• Assignment:
Scan the records for the word "moved". Report each line where it occurs.

[Items from a data source]
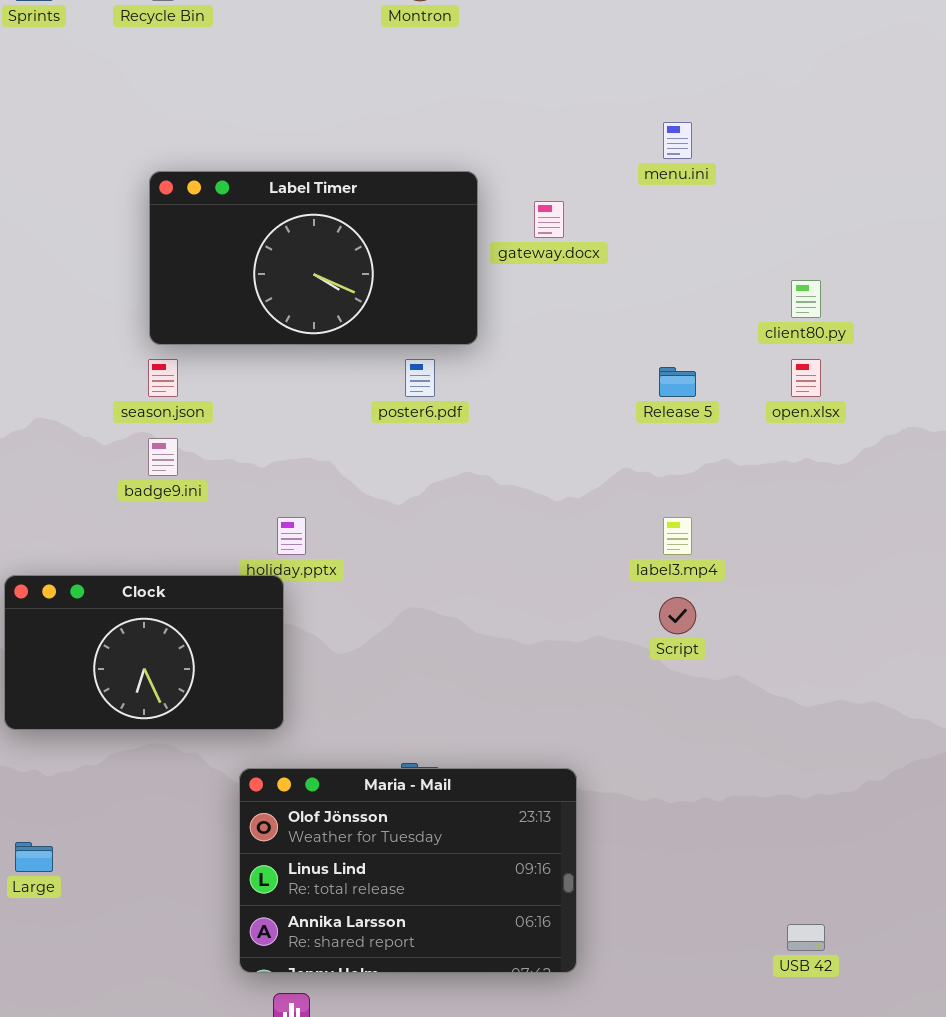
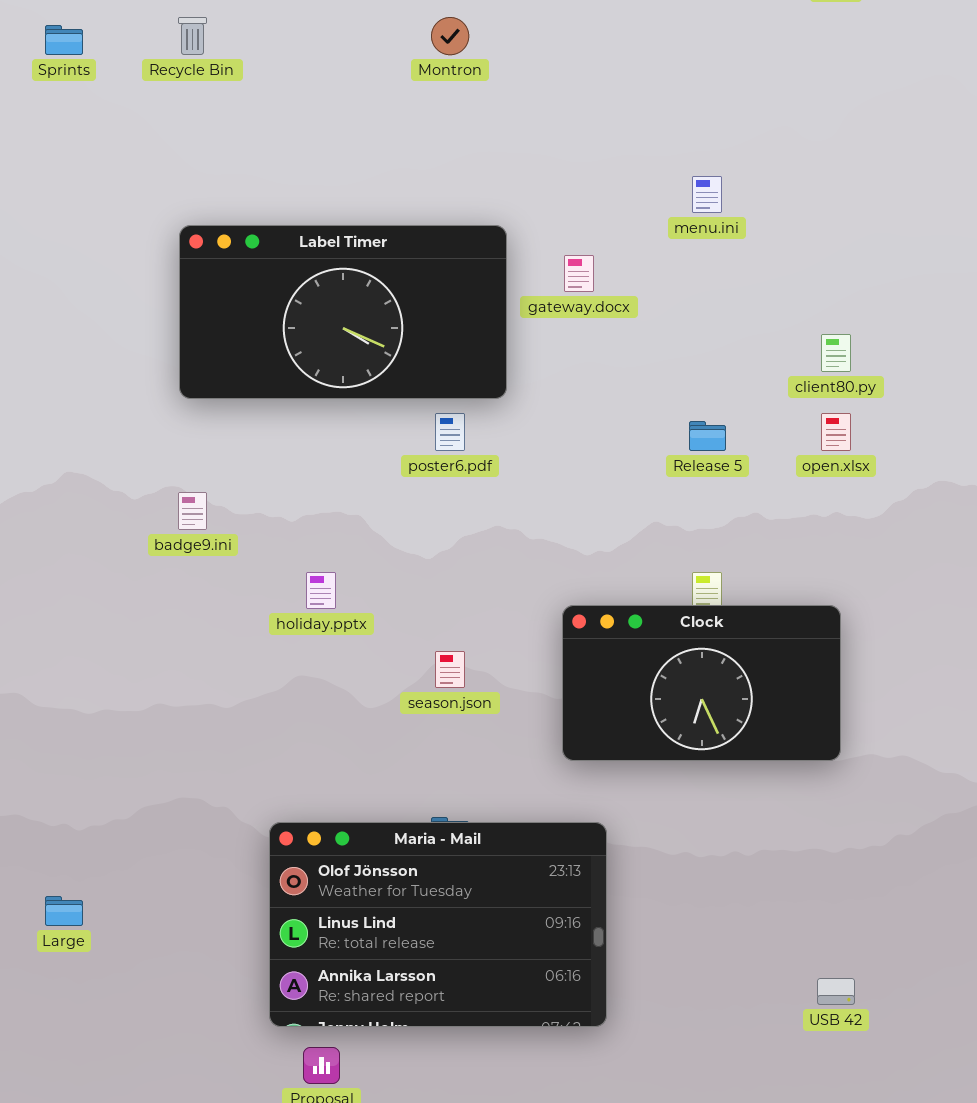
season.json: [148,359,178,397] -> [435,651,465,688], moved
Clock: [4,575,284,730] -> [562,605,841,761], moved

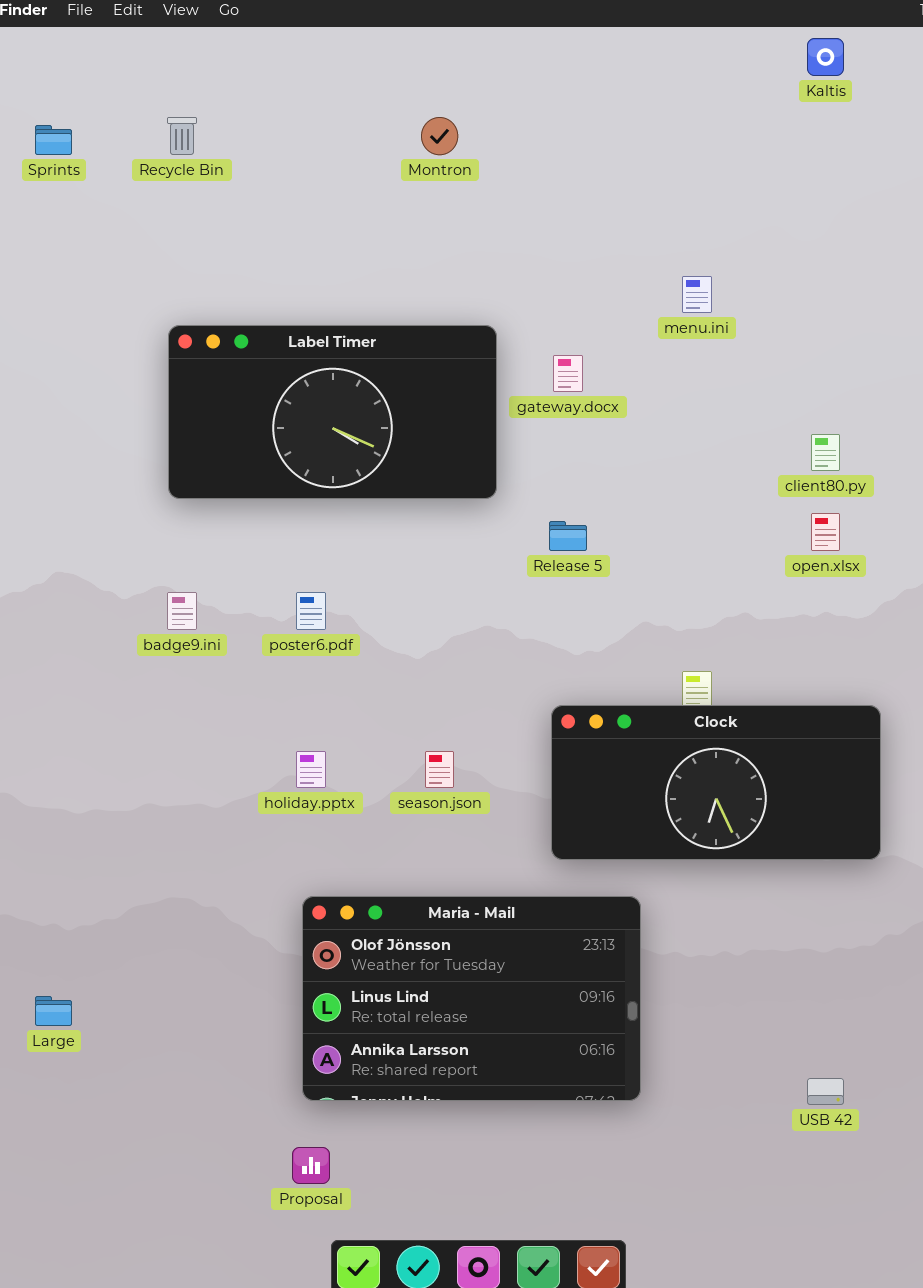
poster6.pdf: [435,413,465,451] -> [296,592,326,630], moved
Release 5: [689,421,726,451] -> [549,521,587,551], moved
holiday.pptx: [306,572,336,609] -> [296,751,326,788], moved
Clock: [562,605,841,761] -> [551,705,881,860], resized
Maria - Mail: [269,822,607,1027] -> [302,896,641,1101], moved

• Task answer:
season.json: [148,359,178,397] -> [435,651,465,688], moved
Clock: [4,575,284,730] -> [562,605,841,761], moved
poster6.pdf: [435,413,465,451] -> [296,592,326,630], moved
Release 5: [689,421,726,451] -> [549,521,587,551], moved
holiday.pptx: [306,572,336,609] -> [296,751,326,788], moved
Maria - Mail: [269,822,607,1027] -> [302,896,641,1101], moved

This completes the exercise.